* Work to be completed
Quote all of the data below exactly, please.

* Dataset content
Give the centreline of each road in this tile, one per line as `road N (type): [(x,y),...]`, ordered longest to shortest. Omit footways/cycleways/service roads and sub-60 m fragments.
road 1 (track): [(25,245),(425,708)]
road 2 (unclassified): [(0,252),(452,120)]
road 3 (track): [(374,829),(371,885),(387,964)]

* Exercise response
Give the centreline of each road in this tile, one per line as `road N (type): [(x,y),...]`, ordered longest to shortest. Omit footways/cycleways/service roads and sub-60 m fragments.
road 1 (track): [(25,245),(425,708)]
road 2 (unclassified): [(0,252),(452,120)]
road 3 (track): [(374,829),(371,885),(387,964)]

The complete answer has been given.